Your answer is a copy of every line in the records where "none" appears.

======== MATERIAL FOR THIS TASK

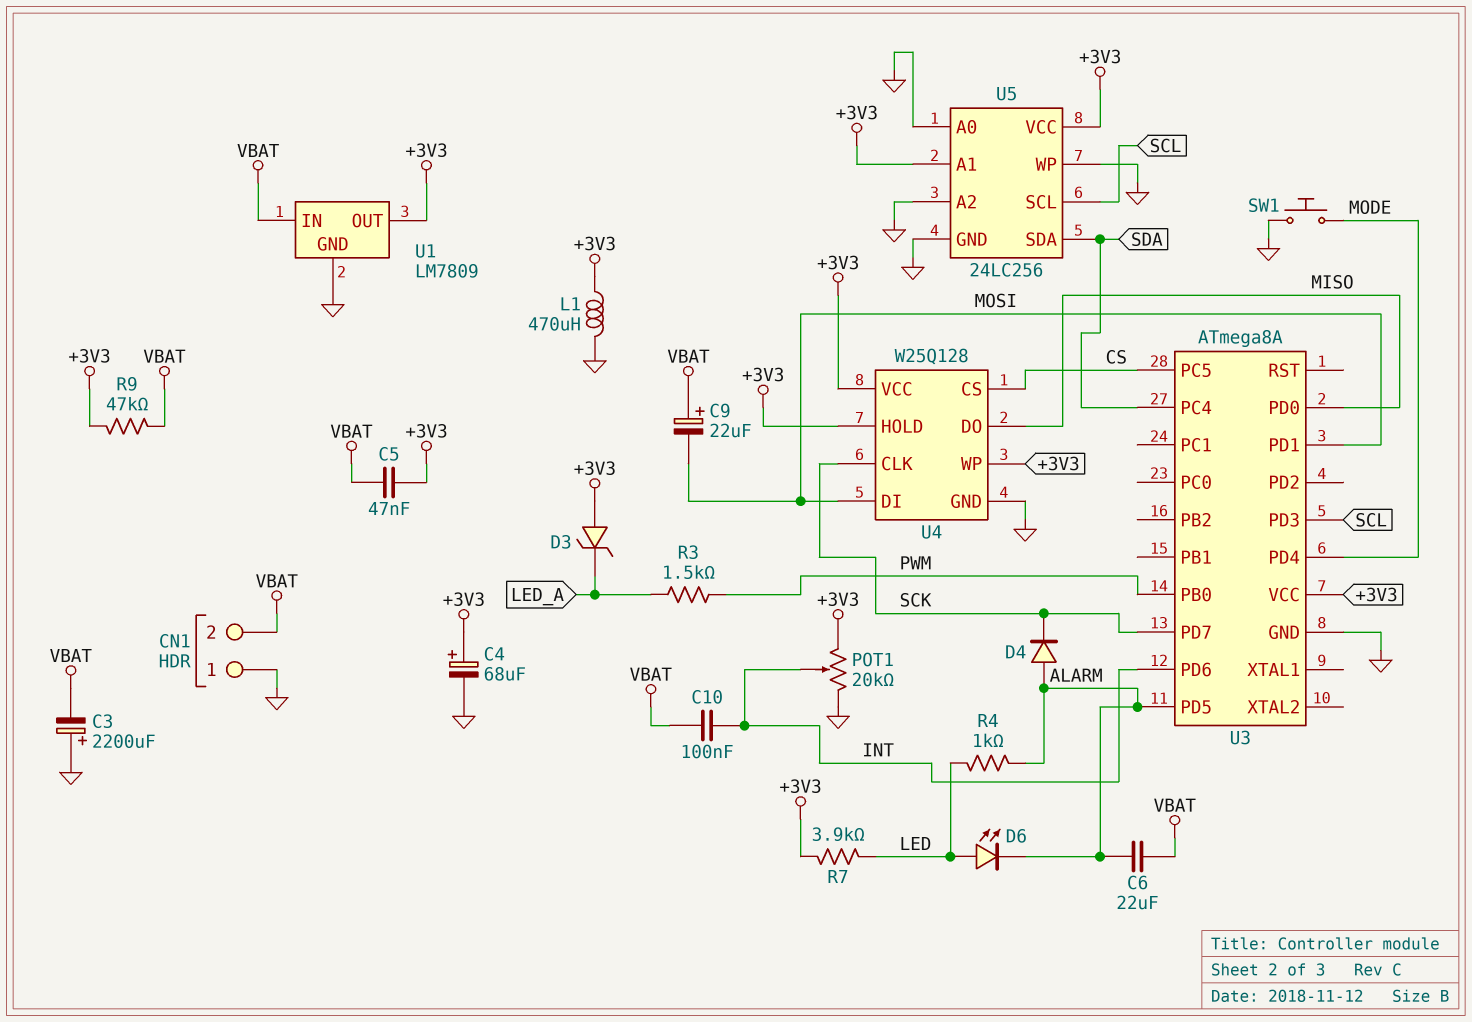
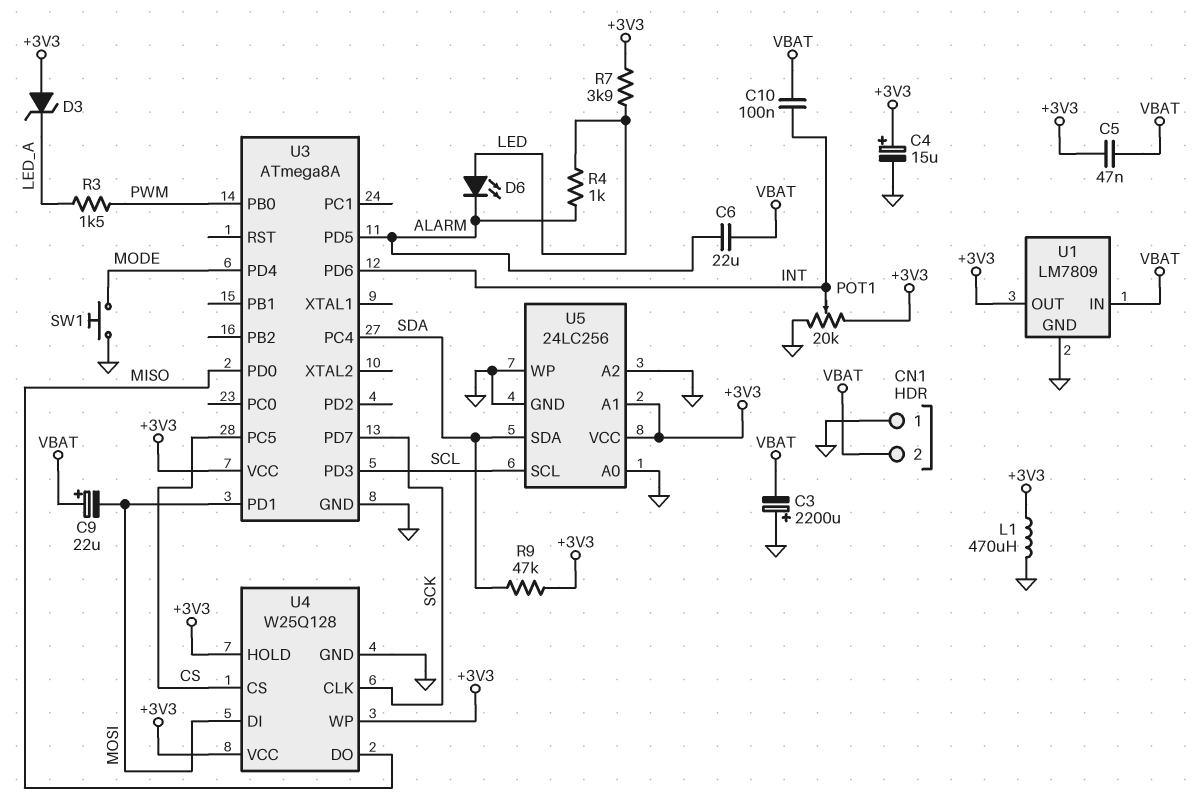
C4: 68uF (plus +3V3, minus GND) -> 15uF (plus +3V3, minus GND)
D4: diode (A ALARM, K SCK) -> none
R9: 47k (+3V3, VBAT) -> 47k (+3V3, SDA)

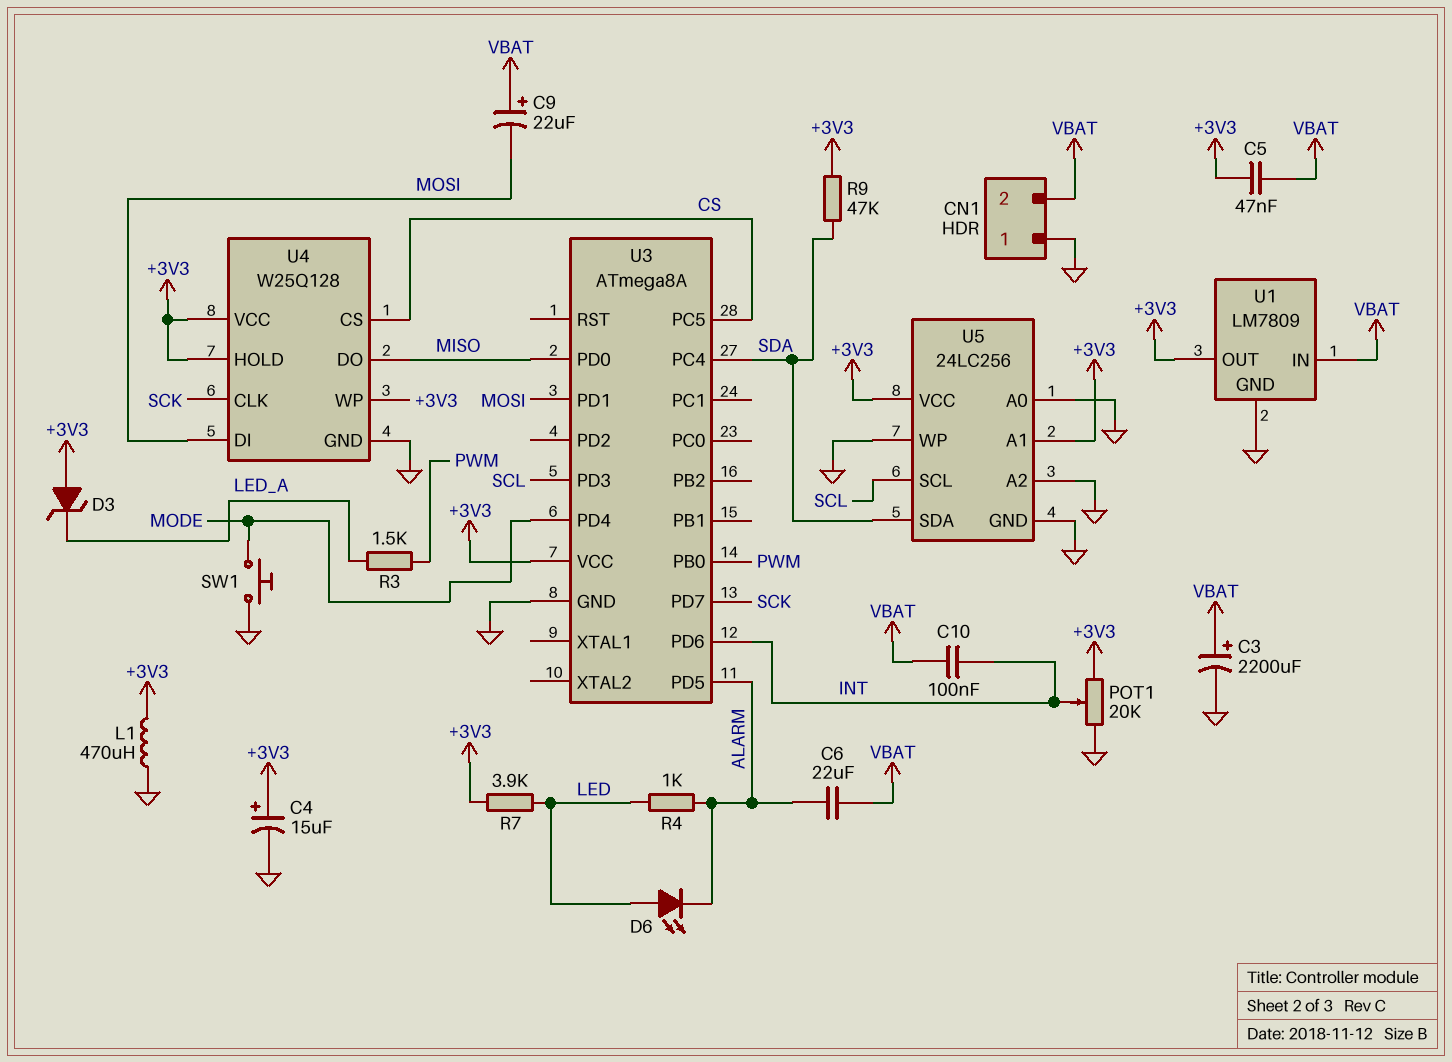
C3: 2200uF (plus GND, minus VBAT) -> 2200uF (plus VBAT, minus GND)

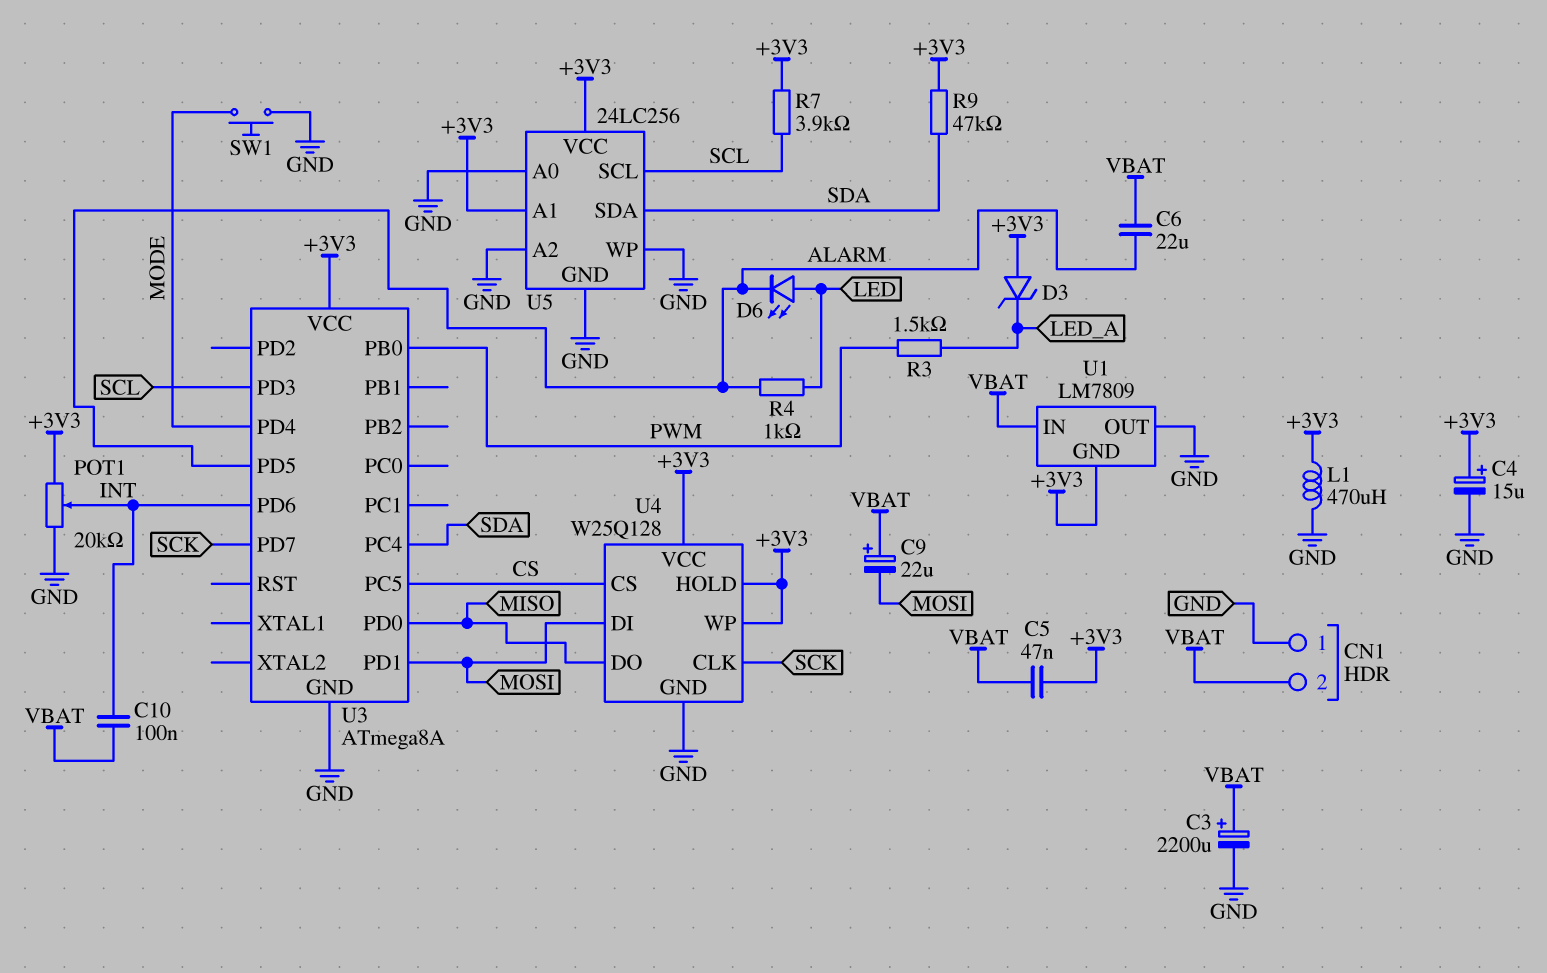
R7: 3.9k (+3V3, LED) -> 3.9k (+3V3, SCL)
U1 pin GND: GND -> +3V3
U1 pin OUT: +3V3 -> GND

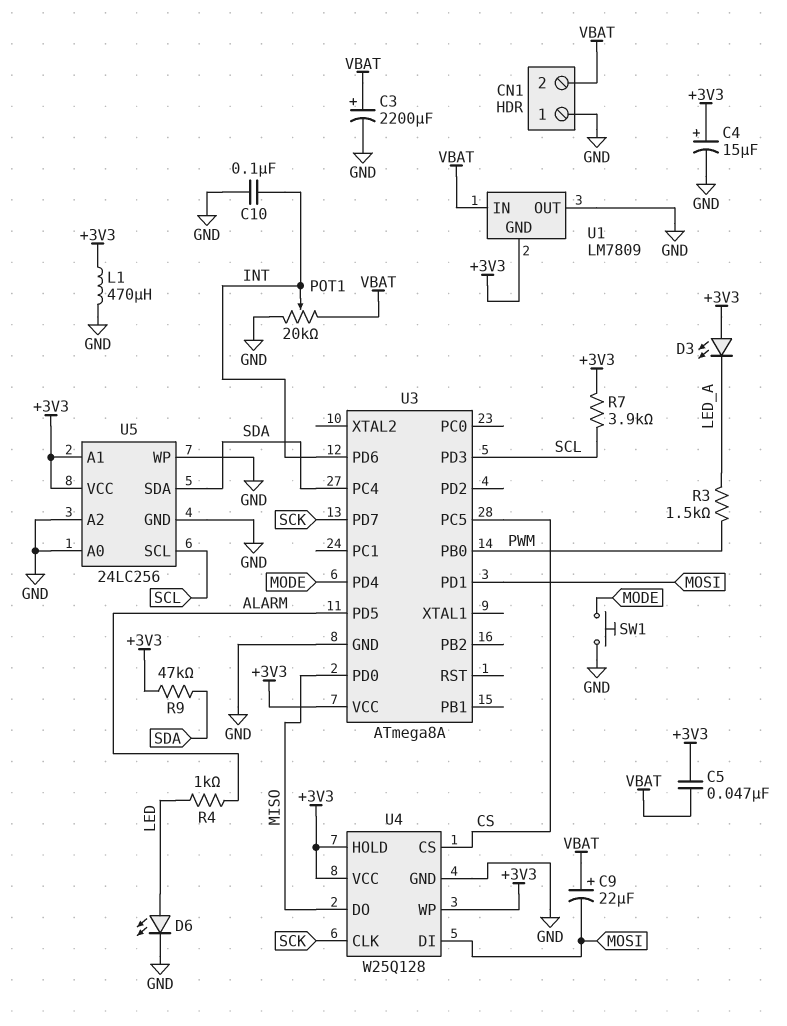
C6: 22uF (ALARM, VBAT) -> none
C10: 100nF (INT, VBAT) -> 100nF (GND, INT)
D3: zener (A +3V3, K LED_A) -> LED (A +3V3, K LED_A)
D6: LED (A LED, K ALARM) -> LED (A LED, K GND)
POT1: 20k (+3V3, GND, wiper INT) -> 20k (GND, VBAT, wiper INT)

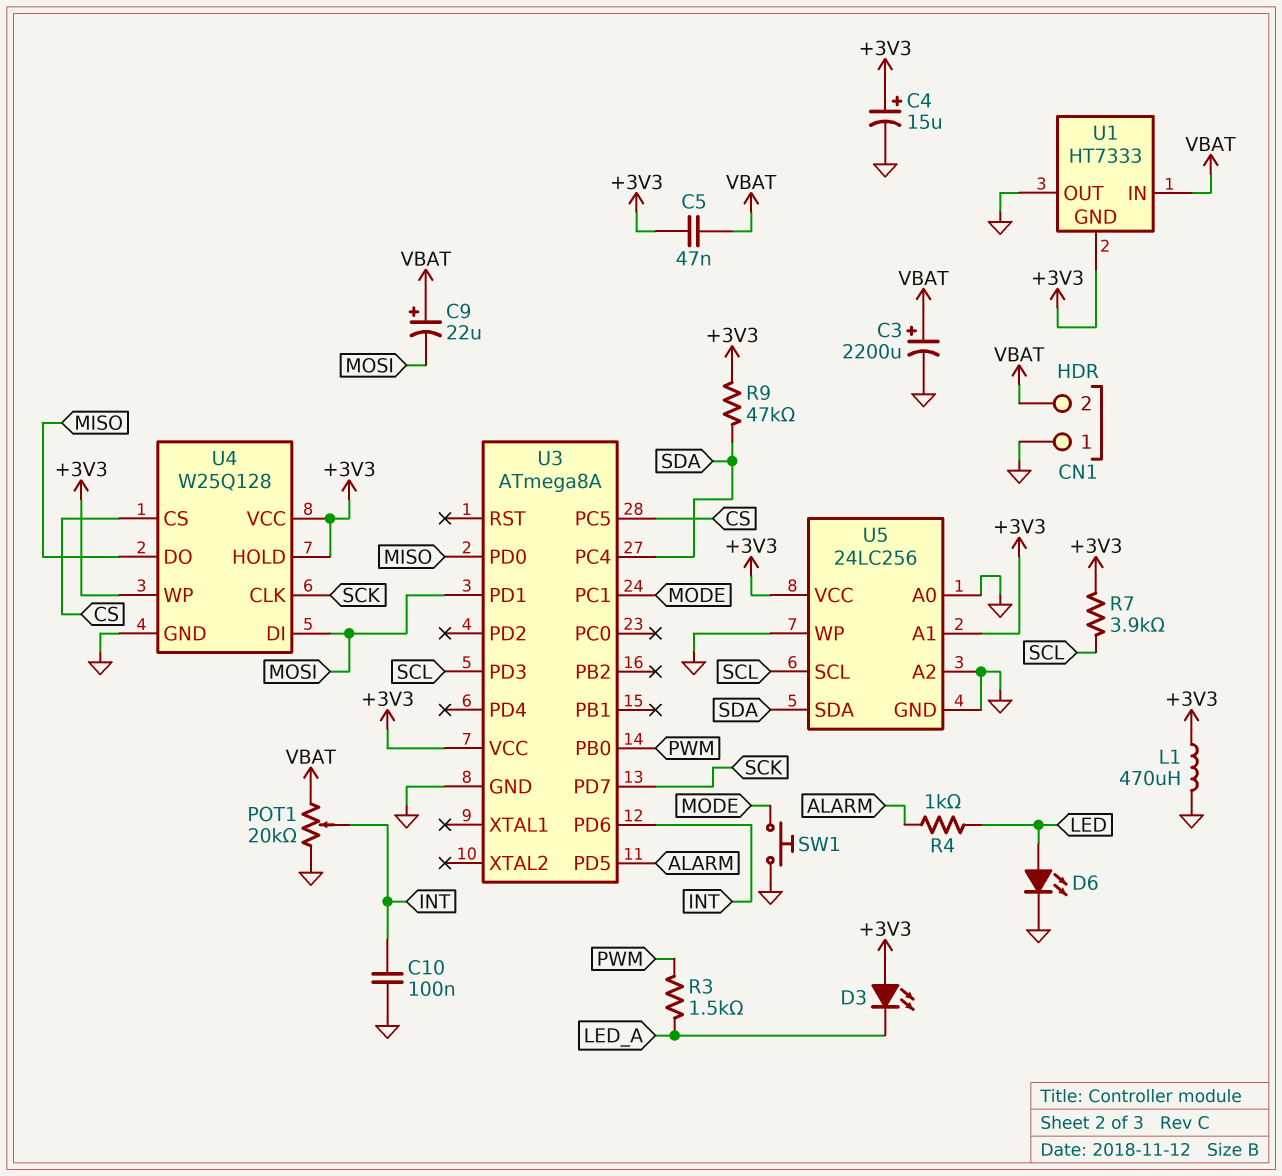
U1: LM7809 -> HT7333
U3 pin PC1: none -> MODE
U3 pin PD4: MODE -> none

================

WRITTEN SOLUTION |
D4: diode (A ALARM, K SCK) -> none
C6: 22uF (ALARM, VBAT) -> none
U3 pin PC1: none -> MODE
U3 pin PD4: MODE -> none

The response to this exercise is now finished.